====== Data in this exercise ======
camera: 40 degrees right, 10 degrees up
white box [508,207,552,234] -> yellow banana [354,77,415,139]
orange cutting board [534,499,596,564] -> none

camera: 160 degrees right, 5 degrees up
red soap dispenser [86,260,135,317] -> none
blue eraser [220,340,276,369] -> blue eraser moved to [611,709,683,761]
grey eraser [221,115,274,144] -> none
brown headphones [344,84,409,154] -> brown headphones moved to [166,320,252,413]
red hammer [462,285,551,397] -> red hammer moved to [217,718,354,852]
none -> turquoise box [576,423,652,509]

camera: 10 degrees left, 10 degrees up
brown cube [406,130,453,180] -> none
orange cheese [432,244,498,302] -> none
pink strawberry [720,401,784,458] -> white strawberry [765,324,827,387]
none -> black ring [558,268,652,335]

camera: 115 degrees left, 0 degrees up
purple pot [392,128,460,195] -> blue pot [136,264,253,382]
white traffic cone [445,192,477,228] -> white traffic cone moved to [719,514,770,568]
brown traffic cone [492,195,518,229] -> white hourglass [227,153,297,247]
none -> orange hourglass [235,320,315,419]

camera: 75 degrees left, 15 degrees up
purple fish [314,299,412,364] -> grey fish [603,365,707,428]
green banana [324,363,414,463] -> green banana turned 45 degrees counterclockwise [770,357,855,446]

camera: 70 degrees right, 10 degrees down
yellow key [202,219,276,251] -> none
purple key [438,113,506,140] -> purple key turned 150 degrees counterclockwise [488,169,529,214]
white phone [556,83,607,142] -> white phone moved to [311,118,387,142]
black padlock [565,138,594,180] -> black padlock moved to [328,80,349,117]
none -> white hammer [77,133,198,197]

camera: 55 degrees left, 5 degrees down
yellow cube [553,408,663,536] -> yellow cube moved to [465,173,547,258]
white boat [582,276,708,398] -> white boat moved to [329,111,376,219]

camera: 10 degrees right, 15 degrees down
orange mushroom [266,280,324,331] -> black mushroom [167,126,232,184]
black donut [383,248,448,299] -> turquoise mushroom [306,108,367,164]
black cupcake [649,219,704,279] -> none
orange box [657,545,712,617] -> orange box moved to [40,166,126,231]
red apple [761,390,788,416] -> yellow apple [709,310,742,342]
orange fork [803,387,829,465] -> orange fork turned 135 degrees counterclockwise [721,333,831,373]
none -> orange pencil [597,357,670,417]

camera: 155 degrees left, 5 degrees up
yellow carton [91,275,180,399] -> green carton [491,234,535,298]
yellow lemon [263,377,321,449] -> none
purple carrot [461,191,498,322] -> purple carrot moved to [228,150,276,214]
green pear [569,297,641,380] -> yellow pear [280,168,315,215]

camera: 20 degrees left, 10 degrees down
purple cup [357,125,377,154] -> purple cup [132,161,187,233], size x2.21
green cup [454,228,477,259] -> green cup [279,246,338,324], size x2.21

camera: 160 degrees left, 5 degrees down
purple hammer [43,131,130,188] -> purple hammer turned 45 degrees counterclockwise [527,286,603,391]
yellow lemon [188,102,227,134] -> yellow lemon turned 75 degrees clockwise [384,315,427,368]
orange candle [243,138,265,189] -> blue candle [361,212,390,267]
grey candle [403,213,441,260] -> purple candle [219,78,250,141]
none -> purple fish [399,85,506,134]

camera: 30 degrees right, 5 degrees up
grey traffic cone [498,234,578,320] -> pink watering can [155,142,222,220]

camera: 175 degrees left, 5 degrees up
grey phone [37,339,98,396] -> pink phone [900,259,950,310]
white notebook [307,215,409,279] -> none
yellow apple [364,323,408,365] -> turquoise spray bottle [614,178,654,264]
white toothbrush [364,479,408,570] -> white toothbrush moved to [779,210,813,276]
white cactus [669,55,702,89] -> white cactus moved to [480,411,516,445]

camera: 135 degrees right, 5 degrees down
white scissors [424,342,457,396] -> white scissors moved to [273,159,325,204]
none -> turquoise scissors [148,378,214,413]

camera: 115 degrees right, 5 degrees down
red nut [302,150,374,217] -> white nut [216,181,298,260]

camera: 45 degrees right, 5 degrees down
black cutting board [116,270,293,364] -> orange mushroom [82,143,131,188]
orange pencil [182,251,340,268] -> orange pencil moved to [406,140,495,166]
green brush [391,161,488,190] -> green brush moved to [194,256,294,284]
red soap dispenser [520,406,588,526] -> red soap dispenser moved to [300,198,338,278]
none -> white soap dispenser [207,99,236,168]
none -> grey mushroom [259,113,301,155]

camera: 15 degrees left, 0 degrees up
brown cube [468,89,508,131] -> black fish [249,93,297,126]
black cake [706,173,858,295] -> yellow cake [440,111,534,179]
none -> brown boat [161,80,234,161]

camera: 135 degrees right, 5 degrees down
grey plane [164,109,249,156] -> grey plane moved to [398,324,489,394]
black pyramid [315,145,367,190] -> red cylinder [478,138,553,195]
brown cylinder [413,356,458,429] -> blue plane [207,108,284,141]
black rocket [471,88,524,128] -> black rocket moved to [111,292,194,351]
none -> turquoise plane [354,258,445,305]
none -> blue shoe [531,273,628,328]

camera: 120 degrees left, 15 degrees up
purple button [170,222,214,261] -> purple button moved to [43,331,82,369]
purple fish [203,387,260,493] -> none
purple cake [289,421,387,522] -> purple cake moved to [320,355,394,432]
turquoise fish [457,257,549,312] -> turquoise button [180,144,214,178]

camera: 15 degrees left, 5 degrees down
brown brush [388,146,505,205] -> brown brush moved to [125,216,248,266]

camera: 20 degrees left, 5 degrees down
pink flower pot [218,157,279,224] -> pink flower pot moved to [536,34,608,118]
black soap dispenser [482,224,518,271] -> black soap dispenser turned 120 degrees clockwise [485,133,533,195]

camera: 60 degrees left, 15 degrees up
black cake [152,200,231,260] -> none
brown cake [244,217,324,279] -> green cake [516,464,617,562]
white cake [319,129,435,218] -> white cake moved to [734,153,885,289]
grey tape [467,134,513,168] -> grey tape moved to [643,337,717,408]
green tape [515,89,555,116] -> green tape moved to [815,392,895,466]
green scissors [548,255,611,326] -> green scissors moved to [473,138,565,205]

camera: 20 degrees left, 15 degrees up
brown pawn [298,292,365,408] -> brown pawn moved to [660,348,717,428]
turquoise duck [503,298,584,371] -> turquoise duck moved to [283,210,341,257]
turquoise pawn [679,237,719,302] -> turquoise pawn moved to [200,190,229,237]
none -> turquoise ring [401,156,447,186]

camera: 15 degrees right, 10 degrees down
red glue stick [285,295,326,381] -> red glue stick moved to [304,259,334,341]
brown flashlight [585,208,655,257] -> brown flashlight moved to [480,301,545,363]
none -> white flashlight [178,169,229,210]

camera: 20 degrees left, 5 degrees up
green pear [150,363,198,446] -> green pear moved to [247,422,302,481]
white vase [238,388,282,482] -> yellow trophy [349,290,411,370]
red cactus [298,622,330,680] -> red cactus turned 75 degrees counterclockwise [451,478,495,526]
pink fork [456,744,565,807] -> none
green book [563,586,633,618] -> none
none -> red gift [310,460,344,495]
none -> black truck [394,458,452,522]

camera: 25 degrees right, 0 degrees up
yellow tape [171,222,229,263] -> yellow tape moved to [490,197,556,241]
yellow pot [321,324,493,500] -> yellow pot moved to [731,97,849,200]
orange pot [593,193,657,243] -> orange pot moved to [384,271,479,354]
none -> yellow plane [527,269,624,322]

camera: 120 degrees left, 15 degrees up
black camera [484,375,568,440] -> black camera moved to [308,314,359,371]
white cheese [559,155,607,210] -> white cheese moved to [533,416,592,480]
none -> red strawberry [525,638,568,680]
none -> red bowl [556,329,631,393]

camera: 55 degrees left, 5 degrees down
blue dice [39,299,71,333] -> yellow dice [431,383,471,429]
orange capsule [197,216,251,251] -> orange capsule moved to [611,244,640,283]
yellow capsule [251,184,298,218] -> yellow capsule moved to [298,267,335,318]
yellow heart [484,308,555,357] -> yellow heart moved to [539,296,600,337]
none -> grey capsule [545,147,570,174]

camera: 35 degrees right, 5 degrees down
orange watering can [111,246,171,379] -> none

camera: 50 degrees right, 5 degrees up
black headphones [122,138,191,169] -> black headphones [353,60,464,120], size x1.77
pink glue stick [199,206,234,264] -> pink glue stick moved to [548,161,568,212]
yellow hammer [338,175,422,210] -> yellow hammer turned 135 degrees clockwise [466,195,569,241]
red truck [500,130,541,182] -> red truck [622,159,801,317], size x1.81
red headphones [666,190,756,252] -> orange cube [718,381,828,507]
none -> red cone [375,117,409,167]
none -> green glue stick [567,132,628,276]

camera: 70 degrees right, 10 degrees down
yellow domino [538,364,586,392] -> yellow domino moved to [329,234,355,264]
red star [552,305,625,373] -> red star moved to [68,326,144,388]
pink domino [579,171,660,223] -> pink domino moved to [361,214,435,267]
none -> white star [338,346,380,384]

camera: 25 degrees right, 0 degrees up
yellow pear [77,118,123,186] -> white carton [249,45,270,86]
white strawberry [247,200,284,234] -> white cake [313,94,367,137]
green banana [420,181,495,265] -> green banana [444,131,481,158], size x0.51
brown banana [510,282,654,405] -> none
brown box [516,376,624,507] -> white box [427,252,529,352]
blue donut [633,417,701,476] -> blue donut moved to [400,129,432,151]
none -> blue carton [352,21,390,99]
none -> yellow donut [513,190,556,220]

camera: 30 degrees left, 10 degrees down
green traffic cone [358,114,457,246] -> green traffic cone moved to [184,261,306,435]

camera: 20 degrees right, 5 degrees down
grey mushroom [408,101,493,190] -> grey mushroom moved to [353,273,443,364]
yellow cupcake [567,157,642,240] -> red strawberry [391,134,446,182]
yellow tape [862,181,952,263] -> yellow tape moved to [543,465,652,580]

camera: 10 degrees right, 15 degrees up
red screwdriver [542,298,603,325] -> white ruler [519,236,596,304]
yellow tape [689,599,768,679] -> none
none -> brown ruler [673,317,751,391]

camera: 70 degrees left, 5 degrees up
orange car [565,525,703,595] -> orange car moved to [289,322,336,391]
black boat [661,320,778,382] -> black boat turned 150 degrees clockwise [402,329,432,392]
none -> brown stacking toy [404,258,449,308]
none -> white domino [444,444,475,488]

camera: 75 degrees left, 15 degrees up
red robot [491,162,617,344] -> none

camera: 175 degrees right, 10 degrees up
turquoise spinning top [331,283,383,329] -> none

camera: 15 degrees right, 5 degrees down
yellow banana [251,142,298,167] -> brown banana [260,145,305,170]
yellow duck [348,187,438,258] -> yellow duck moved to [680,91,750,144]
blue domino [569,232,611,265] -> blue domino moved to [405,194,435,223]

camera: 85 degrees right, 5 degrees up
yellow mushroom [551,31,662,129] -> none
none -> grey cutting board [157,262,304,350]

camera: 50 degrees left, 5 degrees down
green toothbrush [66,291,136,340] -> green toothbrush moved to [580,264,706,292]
======
Required work: Copy out each line of the records above that includes "capsule".

Response box:
orange capsule [197,216,251,251] -> orange capsule moved to [611,244,640,283]
yellow capsule [251,184,298,218] -> yellow capsule moved to [298,267,335,318]
none -> grey capsule [545,147,570,174]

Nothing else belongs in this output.